### Work instructions
Your answer should be the lines of the material that include the word "headphones".

### Excerpted records
↓↓↓

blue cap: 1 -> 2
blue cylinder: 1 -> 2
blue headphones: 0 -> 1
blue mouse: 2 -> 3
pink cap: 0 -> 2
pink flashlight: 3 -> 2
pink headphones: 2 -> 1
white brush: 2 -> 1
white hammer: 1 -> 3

↑↑↑
↓↓↓

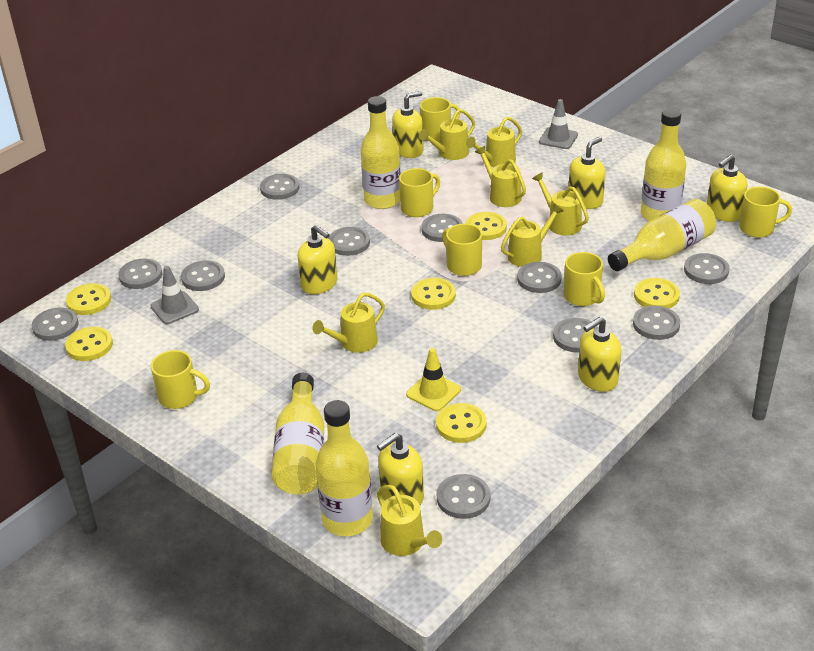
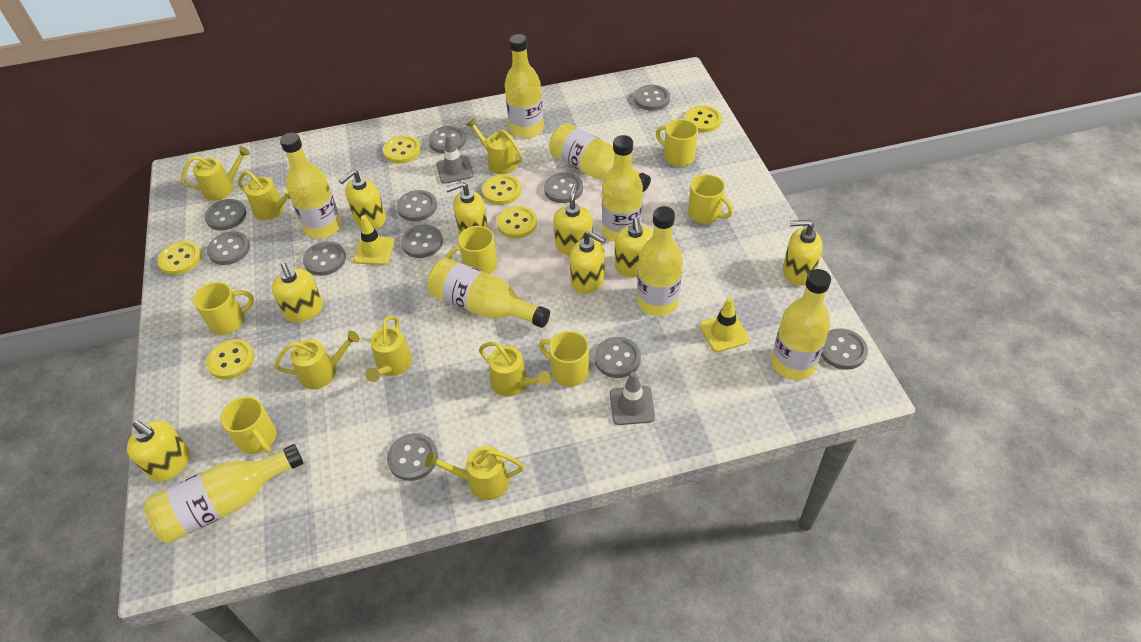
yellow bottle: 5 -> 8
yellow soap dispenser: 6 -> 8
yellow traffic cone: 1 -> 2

↑↑↑
↓↓↓

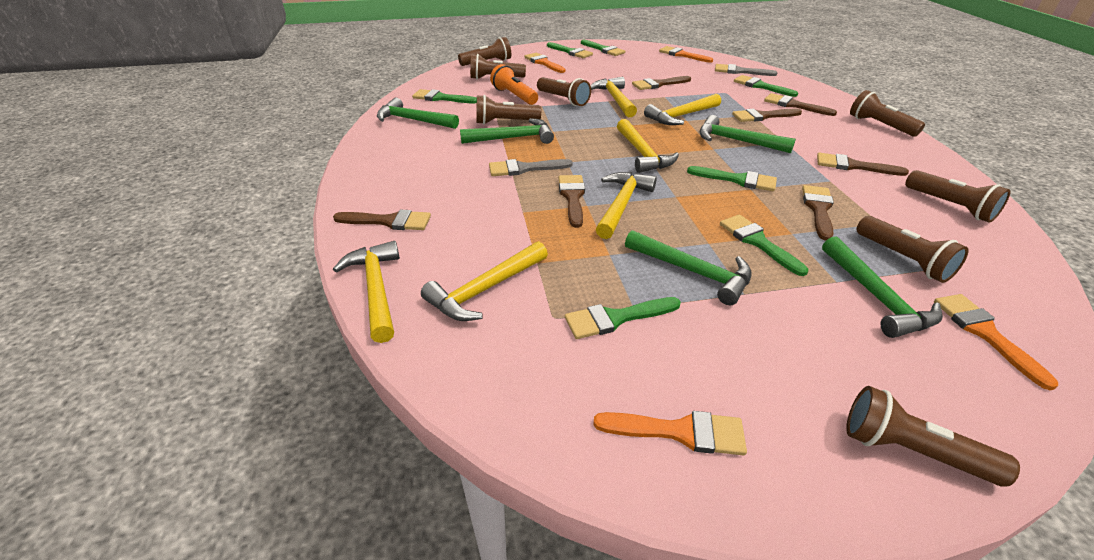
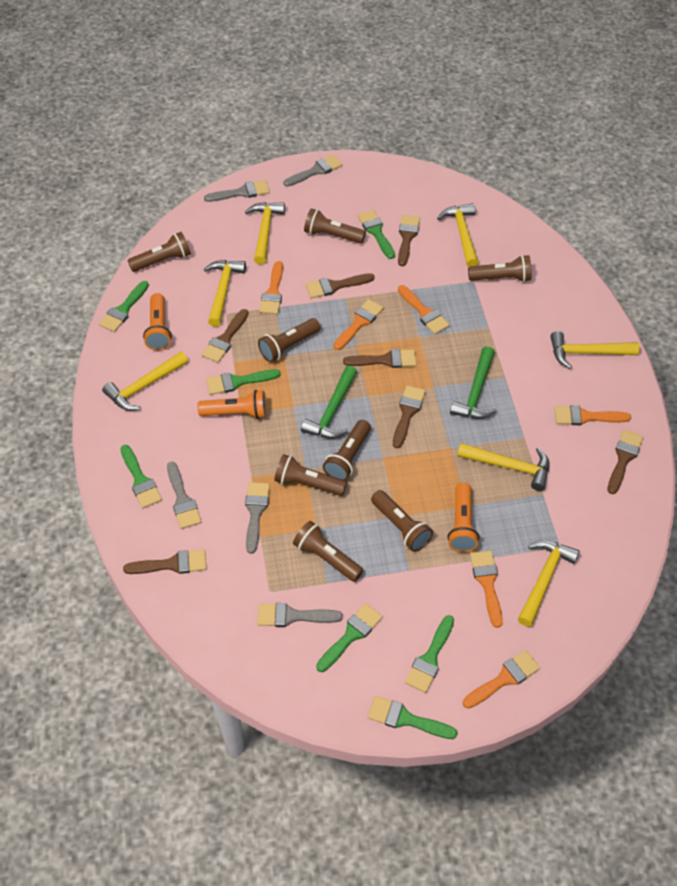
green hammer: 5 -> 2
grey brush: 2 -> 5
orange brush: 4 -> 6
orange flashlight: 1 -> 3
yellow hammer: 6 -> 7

↑↑↑

### Output of the exercise
blue headphones: 0 -> 1
pink headphones: 2 -> 1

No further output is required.